*** Block opens ***

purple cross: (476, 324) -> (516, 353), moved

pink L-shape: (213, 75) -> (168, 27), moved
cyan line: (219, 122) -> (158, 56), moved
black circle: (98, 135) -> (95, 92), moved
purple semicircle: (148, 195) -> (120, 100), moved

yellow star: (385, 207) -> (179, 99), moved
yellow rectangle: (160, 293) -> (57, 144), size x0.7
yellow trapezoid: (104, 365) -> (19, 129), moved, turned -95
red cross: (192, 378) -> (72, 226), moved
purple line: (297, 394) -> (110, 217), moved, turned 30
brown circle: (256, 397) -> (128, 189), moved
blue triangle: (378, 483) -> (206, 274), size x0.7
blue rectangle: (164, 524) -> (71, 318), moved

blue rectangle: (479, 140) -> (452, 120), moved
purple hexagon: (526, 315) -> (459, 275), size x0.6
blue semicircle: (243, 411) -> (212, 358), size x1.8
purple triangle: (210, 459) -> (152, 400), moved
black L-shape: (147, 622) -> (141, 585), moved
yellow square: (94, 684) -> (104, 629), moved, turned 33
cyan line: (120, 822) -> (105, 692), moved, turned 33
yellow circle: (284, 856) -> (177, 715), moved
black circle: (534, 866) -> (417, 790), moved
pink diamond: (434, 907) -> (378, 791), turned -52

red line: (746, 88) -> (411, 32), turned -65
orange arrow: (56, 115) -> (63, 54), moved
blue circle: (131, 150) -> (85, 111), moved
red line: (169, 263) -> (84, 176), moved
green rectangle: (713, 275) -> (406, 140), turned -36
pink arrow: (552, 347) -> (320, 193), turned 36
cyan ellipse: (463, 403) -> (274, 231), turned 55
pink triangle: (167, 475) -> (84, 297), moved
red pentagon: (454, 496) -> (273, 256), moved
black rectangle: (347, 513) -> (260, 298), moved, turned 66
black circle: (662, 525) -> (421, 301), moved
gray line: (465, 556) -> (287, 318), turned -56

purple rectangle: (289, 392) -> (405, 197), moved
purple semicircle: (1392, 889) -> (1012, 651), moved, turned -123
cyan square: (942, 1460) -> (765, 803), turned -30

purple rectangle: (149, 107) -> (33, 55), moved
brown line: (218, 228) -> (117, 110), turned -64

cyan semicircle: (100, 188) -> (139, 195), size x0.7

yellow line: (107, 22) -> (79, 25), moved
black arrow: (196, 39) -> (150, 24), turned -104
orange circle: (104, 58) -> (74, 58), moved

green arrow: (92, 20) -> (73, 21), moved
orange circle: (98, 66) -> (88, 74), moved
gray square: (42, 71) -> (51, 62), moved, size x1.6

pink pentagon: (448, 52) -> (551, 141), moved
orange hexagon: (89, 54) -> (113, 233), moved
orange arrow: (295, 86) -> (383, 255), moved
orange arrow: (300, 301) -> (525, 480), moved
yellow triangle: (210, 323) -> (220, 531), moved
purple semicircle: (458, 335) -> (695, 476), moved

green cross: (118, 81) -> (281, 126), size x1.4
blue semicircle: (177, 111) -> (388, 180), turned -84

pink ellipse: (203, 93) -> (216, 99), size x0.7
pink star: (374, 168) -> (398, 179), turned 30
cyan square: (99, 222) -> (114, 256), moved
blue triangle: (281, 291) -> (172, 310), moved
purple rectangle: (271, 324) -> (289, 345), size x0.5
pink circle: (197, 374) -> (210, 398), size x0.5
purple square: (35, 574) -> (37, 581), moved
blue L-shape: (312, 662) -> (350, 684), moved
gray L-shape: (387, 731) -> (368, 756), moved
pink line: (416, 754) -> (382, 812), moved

*** Block closes ***

_Task details_: Print exactly the lines between the line with "pink star: (374, 168)" and the final line of the records above, both included.

_Output for this exercise_:
pink star: (374, 168) -> (398, 179), turned 30
cyan square: (99, 222) -> (114, 256), moved
blue triangle: (281, 291) -> (172, 310), moved
purple rectangle: (271, 324) -> (289, 345), size x0.5
pink circle: (197, 374) -> (210, 398), size x0.5
purple square: (35, 574) -> (37, 581), moved
blue L-shape: (312, 662) -> (350, 684), moved
gray L-shape: (387, 731) -> (368, 756), moved
pink line: (416, 754) -> (382, 812), moved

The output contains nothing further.